Segment Start: Dataset

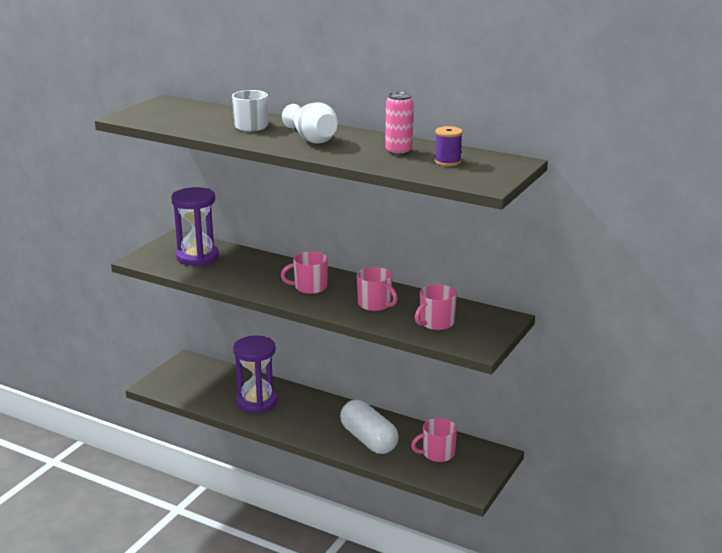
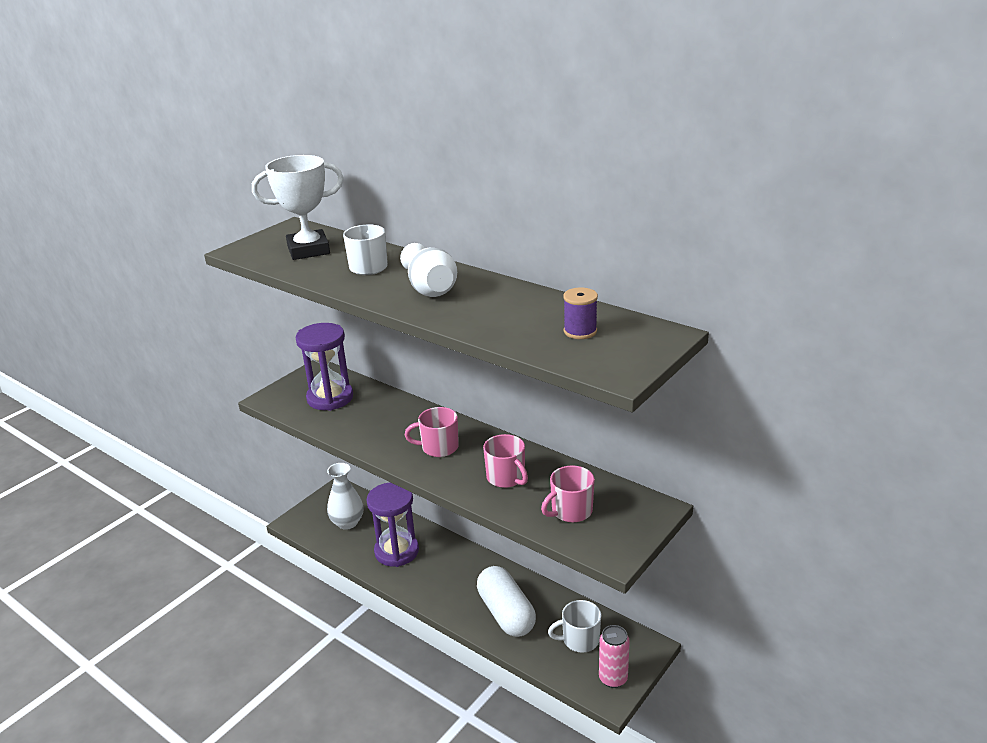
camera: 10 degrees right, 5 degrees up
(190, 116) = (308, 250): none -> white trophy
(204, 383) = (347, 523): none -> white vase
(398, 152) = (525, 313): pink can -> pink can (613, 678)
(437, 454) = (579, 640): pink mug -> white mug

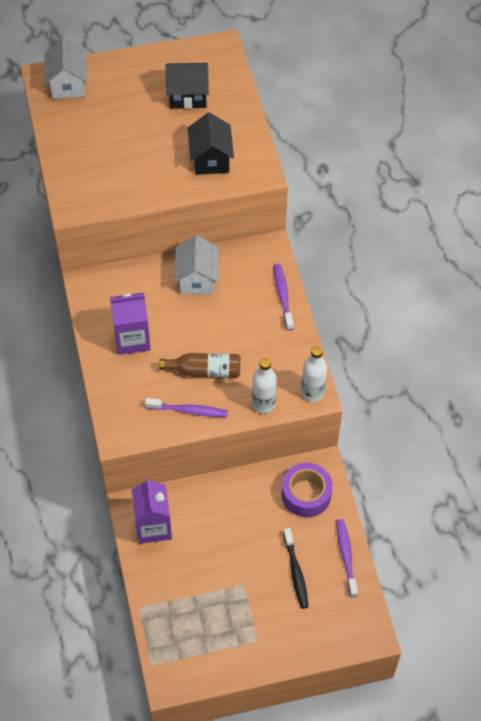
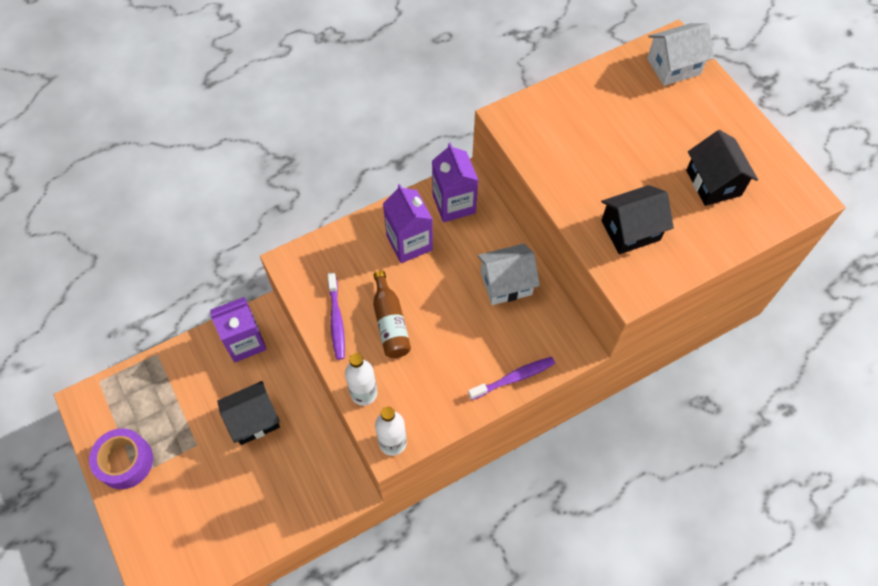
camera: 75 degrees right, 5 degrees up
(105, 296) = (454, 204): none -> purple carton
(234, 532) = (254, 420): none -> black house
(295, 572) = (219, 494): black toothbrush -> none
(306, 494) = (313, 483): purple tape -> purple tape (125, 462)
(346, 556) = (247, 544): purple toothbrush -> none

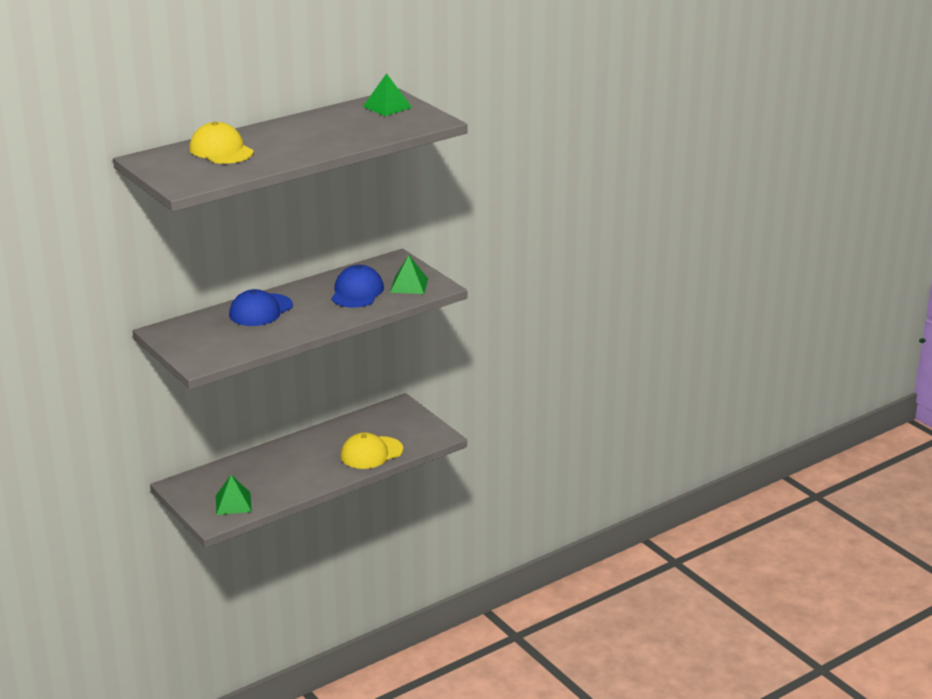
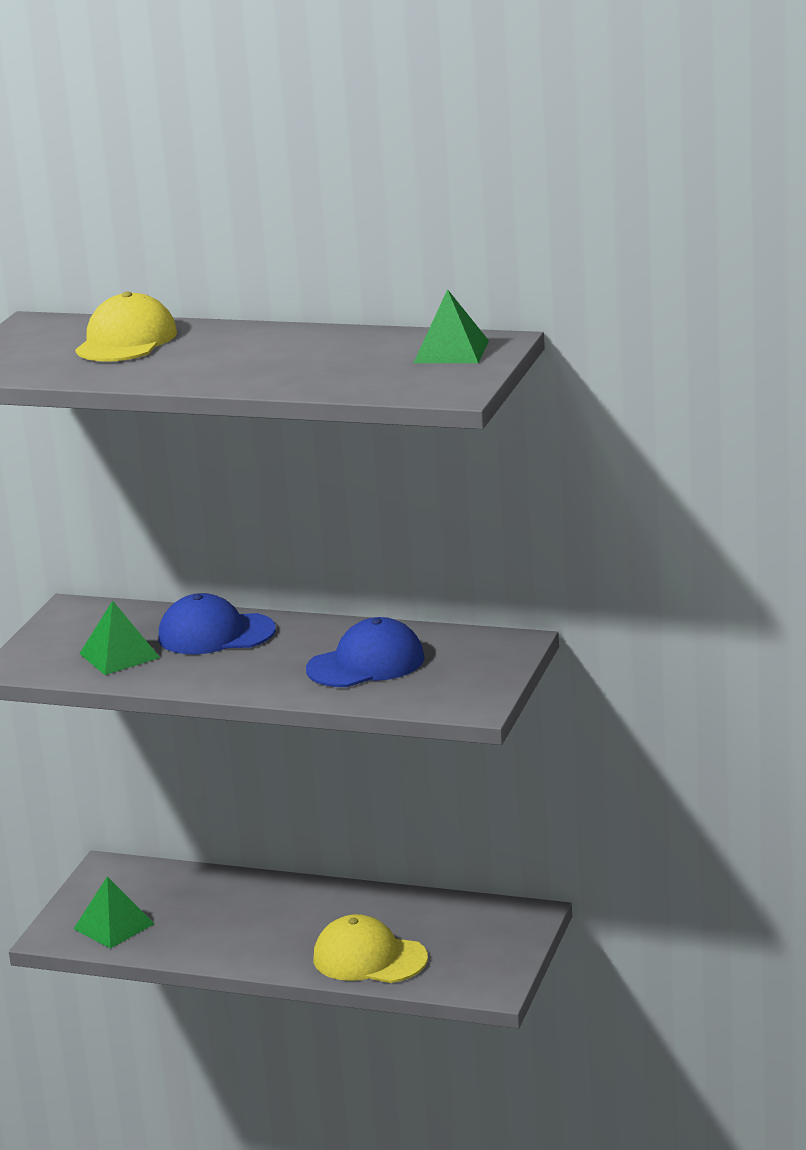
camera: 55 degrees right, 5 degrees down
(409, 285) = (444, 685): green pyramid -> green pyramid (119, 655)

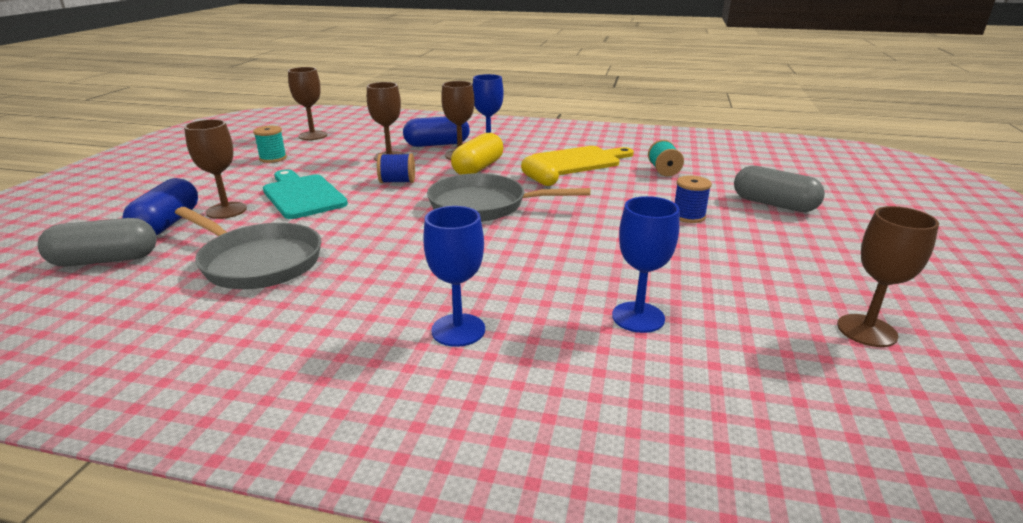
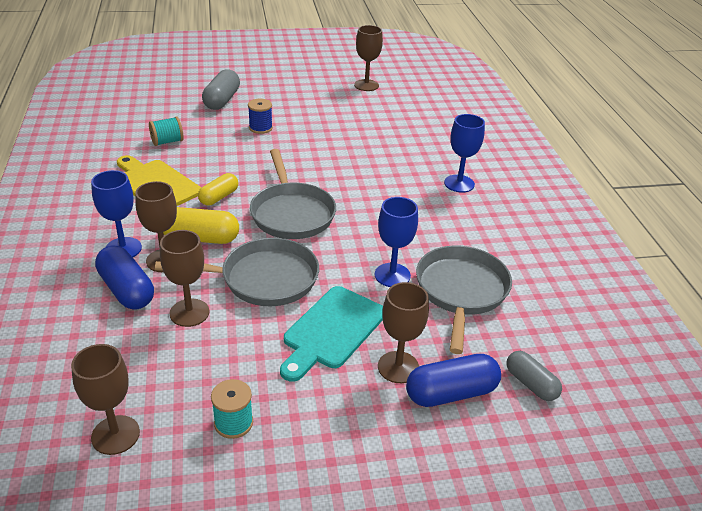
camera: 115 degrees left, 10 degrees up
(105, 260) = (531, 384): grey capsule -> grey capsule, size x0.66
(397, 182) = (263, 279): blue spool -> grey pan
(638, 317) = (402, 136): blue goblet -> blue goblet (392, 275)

Segment End: Dataset

◆ **Required work**: Your copy should consist only of the lines from the line holding "(346, 556) = (247, 544): purple" through the final line of the listing above, both included, with all pictures omitted.

◆ **Result of this task**:
(346, 556) = (247, 544): purple toothbrush -> none

camera: 55 degrees right, 5 degrees down
(409, 285) = (444, 685): green pyramid -> green pyramid (119, 655)

camera: 115 degrees left, 10 degrees up
(105, 260) = (531, 384): grey capsule -> grey capsule, size x0.66
(397, 182) = (263, 279): blue spool -> grey pan
(638, 317) = (402, 136): blue goblet -> blue goblet (392, 275)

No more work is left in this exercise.